### YOUR TASK
Look at every line below and count those containing "move". Answer with the number only.

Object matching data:

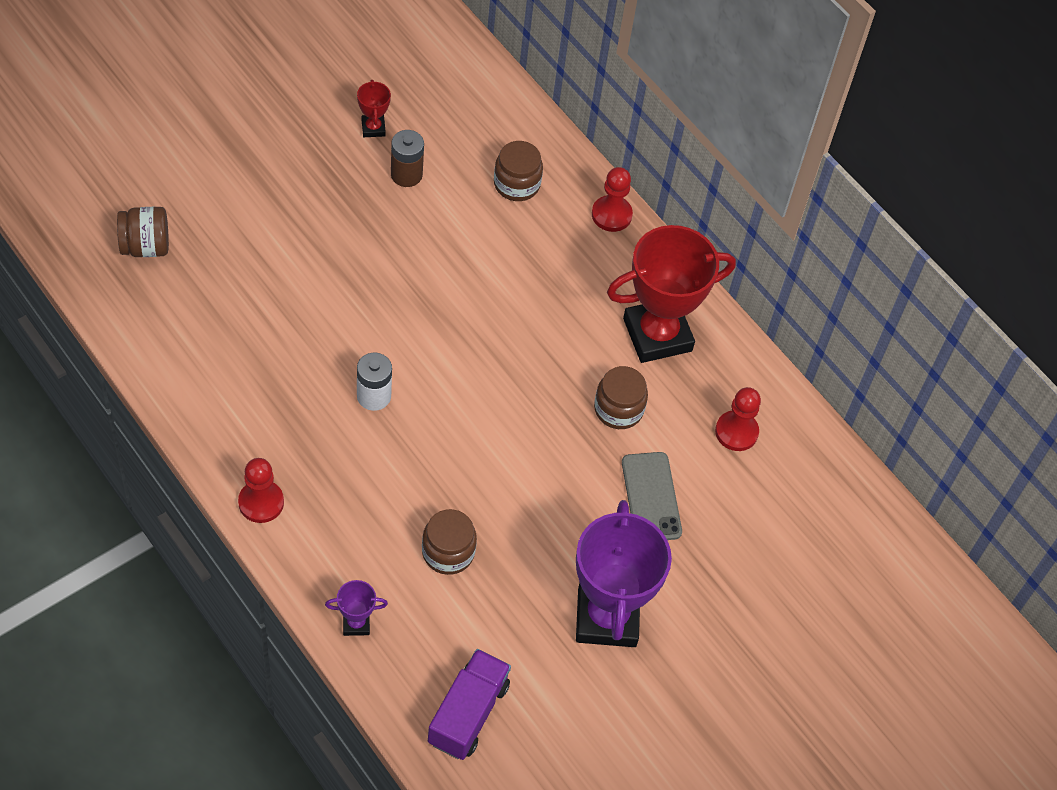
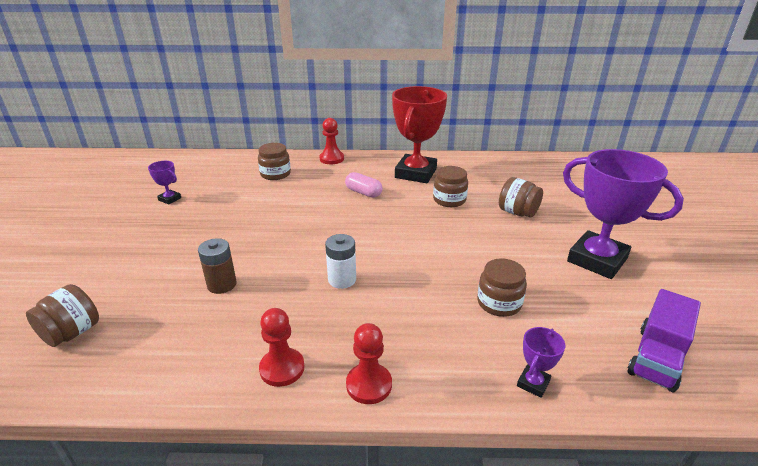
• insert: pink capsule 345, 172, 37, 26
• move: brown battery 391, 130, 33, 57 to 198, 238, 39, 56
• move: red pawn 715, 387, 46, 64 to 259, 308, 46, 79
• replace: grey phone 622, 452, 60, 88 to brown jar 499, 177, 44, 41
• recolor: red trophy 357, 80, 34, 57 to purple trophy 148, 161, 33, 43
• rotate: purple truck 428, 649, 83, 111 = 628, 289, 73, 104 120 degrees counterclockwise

### SOLUTION TO THE PROBLEM
2